◆ **OBJECTIVE**
Pick out and copy every line of the data that contains the string "kern". Case counts.

◆ **SUPPLIED RECORDS**
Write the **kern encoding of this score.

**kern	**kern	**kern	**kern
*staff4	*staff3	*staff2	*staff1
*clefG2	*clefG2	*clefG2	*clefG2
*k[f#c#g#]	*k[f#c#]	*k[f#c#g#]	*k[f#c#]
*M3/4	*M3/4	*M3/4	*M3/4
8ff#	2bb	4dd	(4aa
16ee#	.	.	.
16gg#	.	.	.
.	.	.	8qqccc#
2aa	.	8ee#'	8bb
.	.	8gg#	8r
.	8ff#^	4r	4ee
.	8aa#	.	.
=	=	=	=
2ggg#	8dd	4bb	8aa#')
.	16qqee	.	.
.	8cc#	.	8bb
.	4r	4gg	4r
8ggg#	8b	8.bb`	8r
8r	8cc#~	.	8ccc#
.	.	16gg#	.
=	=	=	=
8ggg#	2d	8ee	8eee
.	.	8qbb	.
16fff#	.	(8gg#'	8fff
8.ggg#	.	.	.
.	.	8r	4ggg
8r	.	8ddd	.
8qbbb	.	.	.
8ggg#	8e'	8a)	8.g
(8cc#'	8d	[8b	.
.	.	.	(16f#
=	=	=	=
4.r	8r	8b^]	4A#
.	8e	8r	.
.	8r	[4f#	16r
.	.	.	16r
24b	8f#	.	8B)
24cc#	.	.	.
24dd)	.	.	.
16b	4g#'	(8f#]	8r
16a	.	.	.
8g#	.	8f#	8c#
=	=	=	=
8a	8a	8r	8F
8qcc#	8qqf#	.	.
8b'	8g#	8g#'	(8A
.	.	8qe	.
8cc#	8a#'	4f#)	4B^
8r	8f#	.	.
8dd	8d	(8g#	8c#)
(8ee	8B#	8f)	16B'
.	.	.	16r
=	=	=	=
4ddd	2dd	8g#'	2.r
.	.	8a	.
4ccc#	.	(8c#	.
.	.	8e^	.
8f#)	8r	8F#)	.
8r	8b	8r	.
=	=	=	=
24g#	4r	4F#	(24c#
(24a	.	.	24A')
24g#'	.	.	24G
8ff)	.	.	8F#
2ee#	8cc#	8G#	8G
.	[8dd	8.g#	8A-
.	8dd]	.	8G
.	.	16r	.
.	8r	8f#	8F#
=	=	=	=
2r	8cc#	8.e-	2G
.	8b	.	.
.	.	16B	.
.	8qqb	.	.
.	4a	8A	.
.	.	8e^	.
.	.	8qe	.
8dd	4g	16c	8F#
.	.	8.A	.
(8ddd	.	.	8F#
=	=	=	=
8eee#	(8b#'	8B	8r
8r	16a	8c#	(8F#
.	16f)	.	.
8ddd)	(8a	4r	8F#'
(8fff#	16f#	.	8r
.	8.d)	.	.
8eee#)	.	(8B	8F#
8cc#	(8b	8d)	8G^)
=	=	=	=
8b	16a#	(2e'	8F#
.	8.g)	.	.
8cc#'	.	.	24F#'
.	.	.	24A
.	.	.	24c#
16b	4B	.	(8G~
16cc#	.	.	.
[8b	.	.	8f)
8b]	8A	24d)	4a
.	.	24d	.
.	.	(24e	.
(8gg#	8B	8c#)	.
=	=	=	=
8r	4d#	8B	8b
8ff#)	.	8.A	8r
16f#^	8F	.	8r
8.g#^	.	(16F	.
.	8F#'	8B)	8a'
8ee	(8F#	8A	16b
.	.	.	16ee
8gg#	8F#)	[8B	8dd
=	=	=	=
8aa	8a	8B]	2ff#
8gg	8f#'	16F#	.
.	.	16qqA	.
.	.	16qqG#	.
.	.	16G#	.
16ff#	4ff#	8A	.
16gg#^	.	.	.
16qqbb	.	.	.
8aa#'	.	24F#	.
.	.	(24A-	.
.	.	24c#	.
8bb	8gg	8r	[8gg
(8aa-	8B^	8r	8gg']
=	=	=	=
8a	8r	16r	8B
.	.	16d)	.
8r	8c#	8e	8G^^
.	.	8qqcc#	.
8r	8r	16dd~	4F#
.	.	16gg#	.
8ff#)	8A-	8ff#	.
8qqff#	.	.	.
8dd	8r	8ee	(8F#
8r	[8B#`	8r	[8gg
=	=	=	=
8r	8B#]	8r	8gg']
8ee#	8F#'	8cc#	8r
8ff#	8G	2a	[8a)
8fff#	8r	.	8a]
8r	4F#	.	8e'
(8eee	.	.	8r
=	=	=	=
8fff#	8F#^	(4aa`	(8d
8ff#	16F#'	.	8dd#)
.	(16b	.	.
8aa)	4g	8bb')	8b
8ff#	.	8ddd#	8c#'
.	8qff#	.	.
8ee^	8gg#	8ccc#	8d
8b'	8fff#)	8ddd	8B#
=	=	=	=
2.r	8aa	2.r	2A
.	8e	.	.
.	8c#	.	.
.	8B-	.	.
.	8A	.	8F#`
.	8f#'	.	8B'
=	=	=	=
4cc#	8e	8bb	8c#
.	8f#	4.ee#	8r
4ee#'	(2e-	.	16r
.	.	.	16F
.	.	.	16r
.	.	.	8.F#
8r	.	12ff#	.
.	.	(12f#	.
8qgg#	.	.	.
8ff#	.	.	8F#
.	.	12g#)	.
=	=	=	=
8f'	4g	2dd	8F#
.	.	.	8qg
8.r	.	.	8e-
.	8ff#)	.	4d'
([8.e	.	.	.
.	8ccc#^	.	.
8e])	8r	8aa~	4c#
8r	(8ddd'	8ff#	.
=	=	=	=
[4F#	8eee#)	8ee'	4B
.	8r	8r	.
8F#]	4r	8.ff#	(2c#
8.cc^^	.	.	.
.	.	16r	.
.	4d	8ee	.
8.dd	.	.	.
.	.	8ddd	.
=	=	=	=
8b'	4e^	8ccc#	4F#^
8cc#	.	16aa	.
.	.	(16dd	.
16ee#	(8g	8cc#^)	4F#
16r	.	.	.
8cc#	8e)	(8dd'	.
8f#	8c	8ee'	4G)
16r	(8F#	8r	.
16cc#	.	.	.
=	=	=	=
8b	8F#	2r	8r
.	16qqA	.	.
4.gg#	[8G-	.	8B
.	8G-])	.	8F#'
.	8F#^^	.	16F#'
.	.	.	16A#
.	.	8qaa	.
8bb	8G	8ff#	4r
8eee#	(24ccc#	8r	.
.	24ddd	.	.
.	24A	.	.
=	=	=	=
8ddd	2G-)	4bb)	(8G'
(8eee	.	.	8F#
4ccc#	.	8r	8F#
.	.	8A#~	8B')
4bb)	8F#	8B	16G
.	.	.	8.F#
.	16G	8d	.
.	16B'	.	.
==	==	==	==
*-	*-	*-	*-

◆ **FINISHED EXERCISE**
Write the **kern encoding of this score.
**kern	**kern	**kern	**kern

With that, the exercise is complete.